=== Task details ===
Beginning with the line below that contains "(392, 668) = (566, 170): orange" and ending with the line that contains "(426, 520) = (442, 133): yellow", copy every line exactly. Copy nothing else.

Record excerpts Block Start

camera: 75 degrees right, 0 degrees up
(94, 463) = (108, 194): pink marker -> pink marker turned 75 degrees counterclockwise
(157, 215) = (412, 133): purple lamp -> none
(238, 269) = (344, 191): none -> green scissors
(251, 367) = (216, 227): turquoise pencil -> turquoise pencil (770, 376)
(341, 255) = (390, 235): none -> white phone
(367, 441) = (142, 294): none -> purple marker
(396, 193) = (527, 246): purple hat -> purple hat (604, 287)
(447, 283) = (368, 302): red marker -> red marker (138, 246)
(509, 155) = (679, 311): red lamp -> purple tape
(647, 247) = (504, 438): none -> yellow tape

Record excerpts Block End
Record excerpts Block Start

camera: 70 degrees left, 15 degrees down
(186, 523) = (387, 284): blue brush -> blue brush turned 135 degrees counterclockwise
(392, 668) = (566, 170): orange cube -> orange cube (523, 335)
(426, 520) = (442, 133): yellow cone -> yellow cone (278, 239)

Record excerpts Block End

=== Response to the task ===
(392, 668) = (566, 170): orange cube -> orange cube (523, 335)
(426, 520) = (442, 133): yellow cone -> yellow cone (278, 239)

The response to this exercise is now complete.